• ACTIVITY
I'd like the data beneath this line reproduced exactly, without any of its images.

• MATERIAL PROVIDED
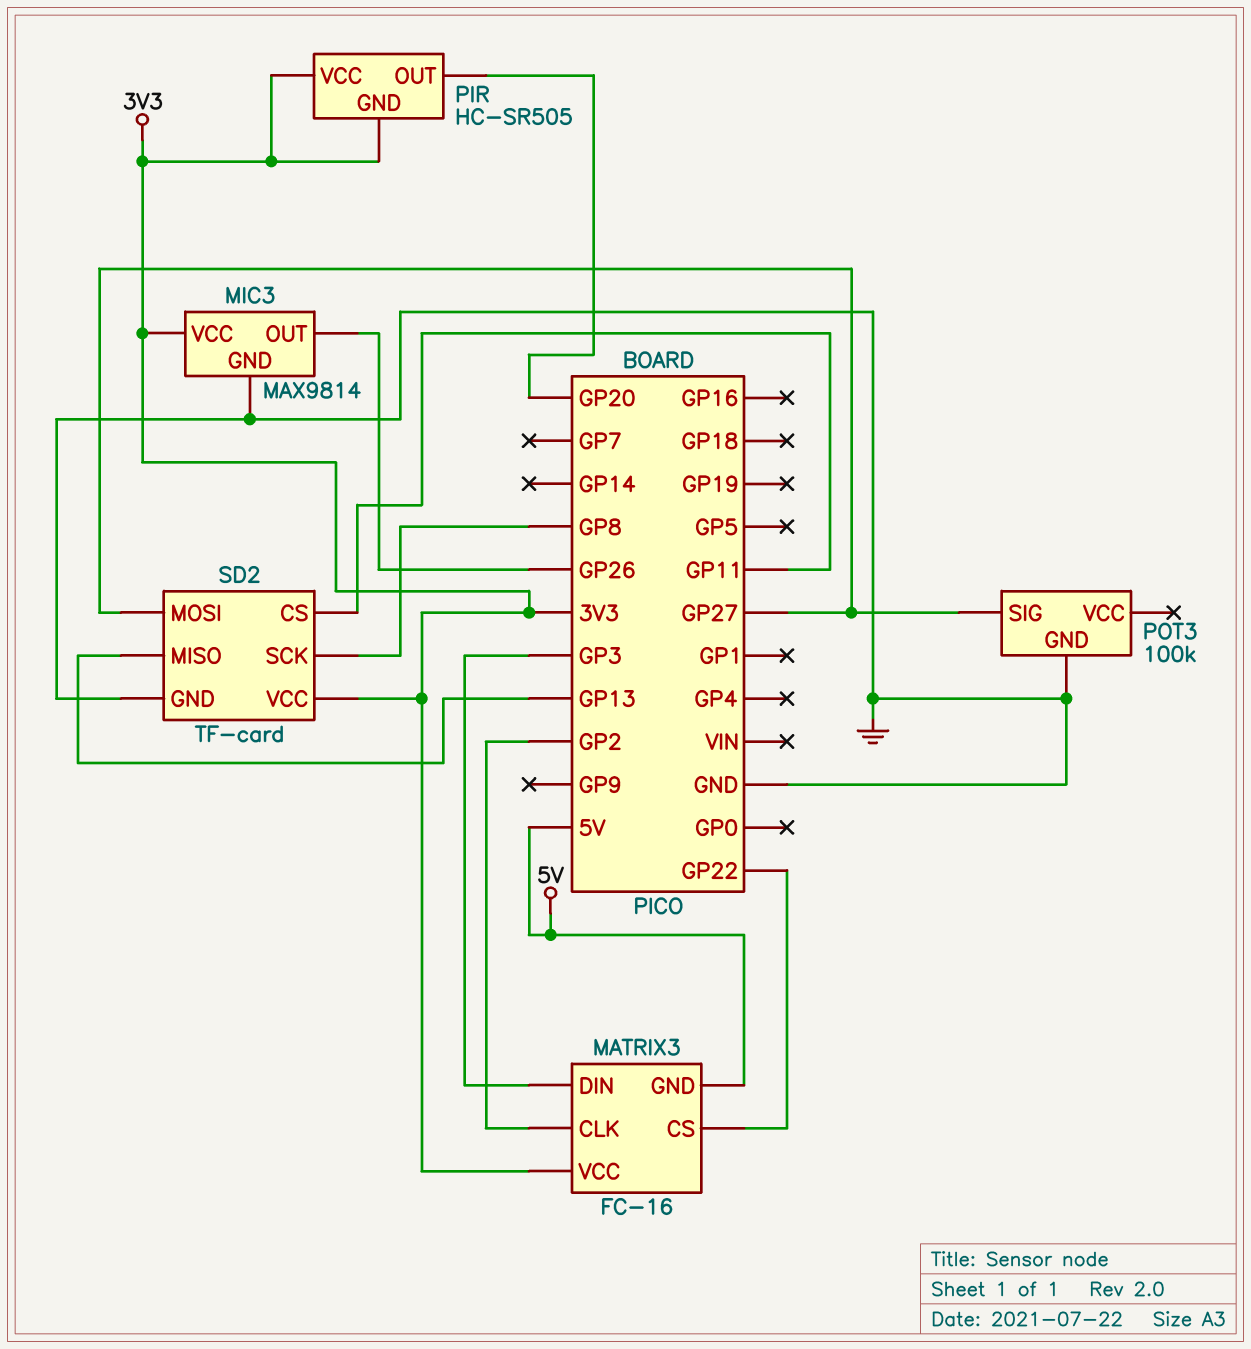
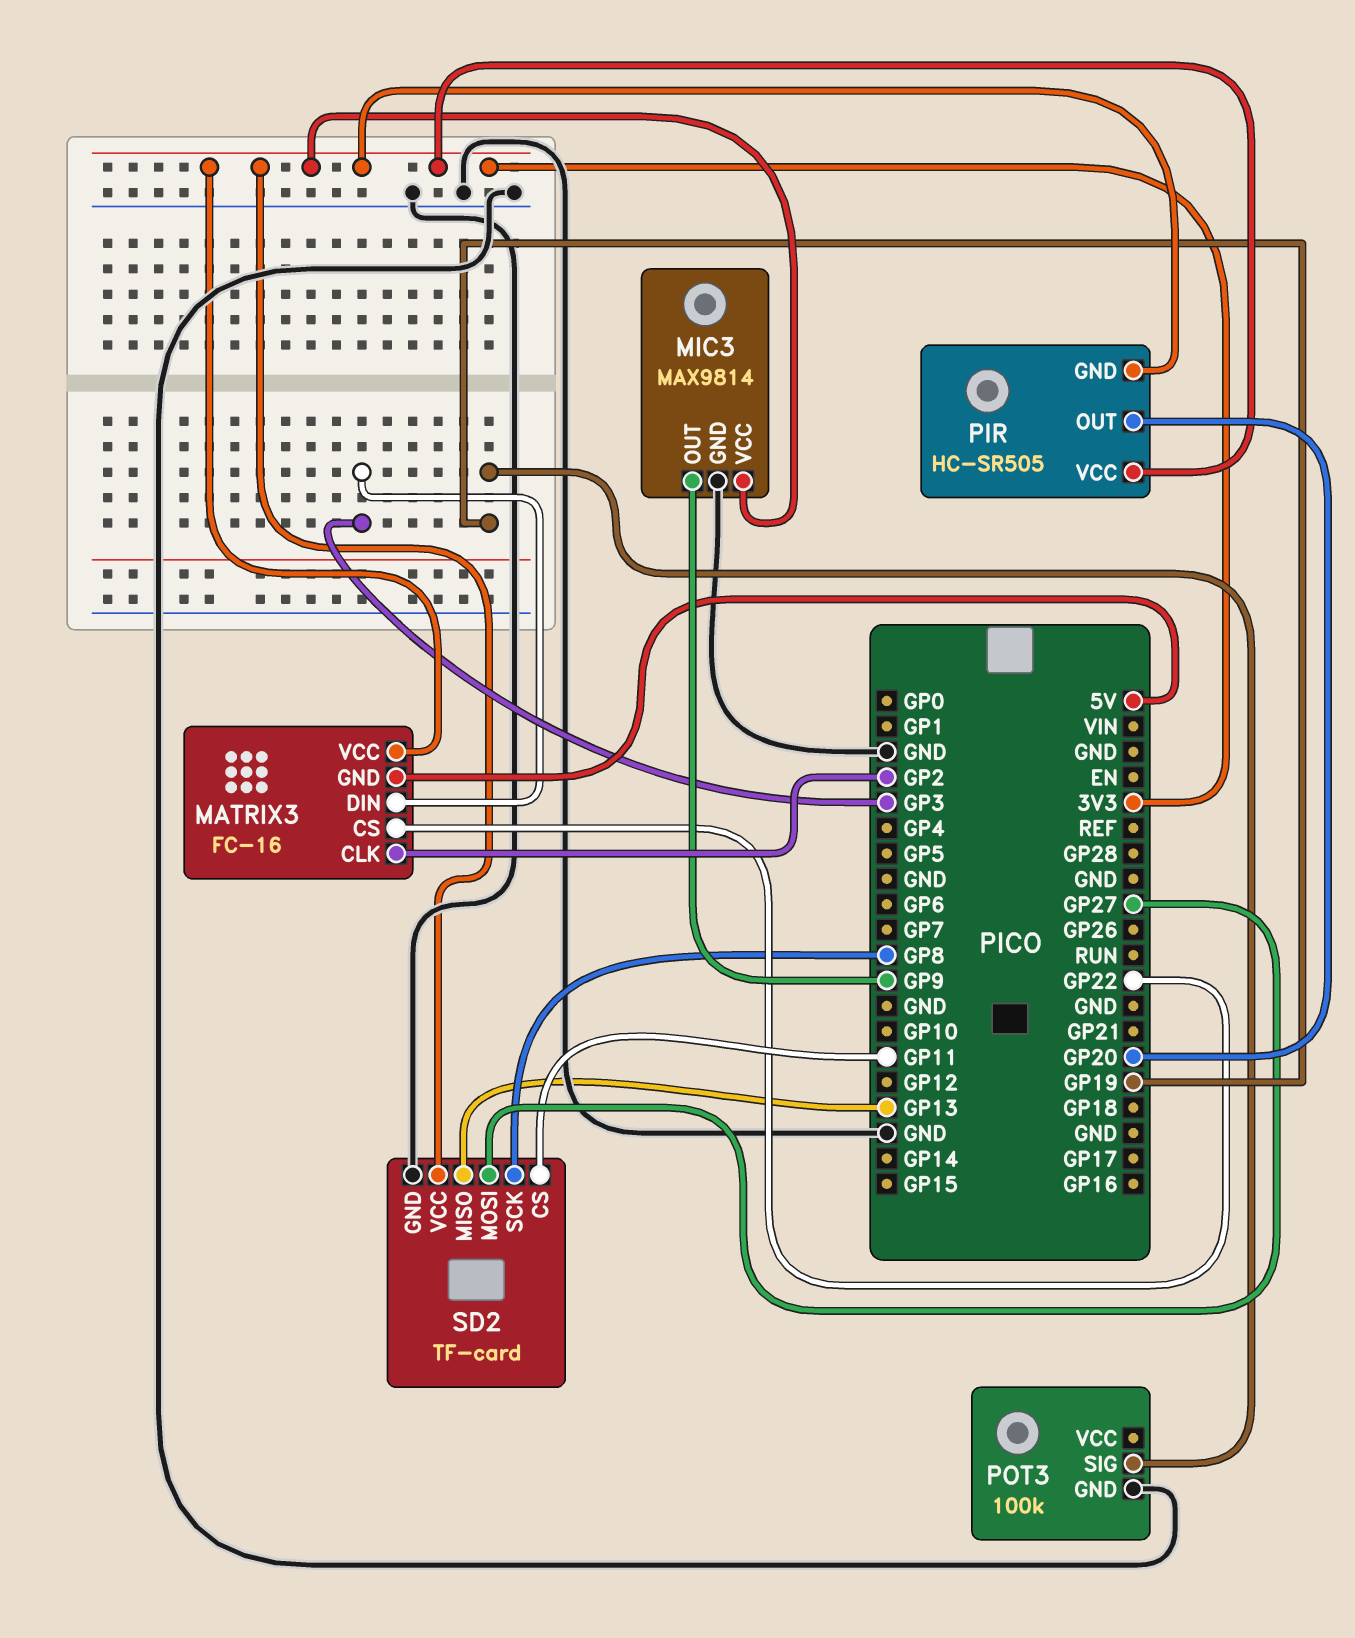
MIC3 pin OUT: GP26 -> GP9
POT3 pin SIG: GP27 -> GP19

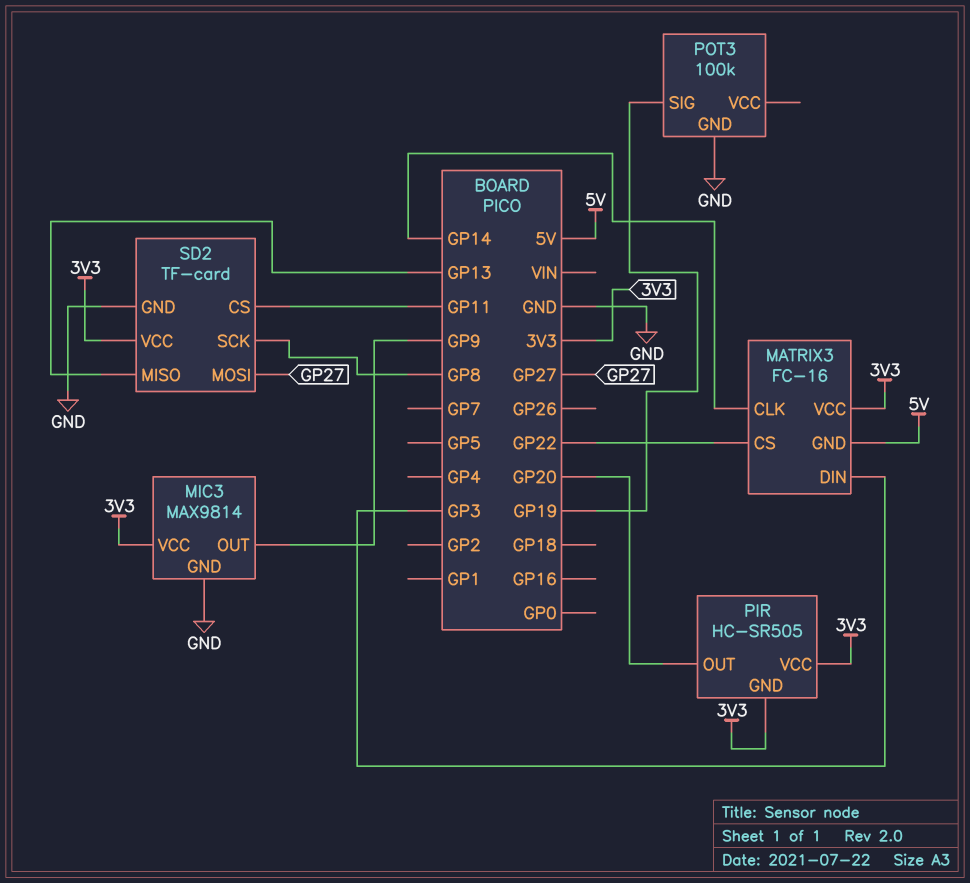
MATRIX3 pin CLK: GP2 -> GP14

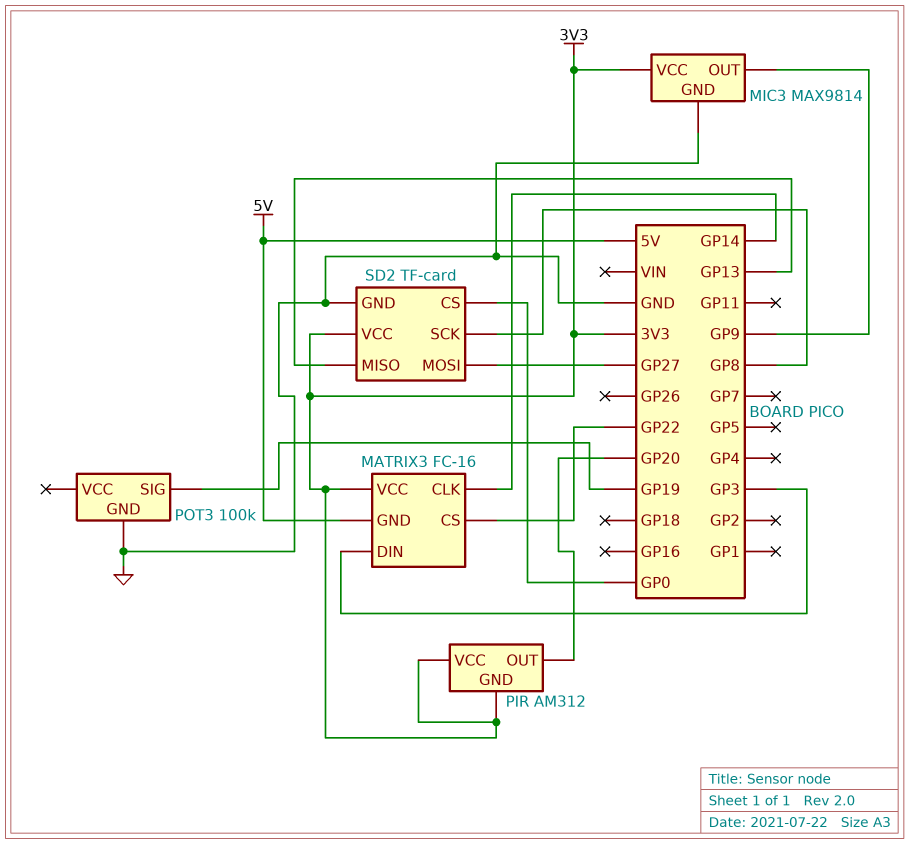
PIR: HC-SR505 -> AM312
SD2 pin CS: GP11 -> GP0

• TASK OUTPUT
MIC3 pin OUT: GP26 -> GP9
POT3 pin SIG: GP27 -> GP19

MATRIX3 pin CLK: GP2 -> GP14

PIR: HC-SR505 -> AM312
SD2 pin CS: GP11 -> GP0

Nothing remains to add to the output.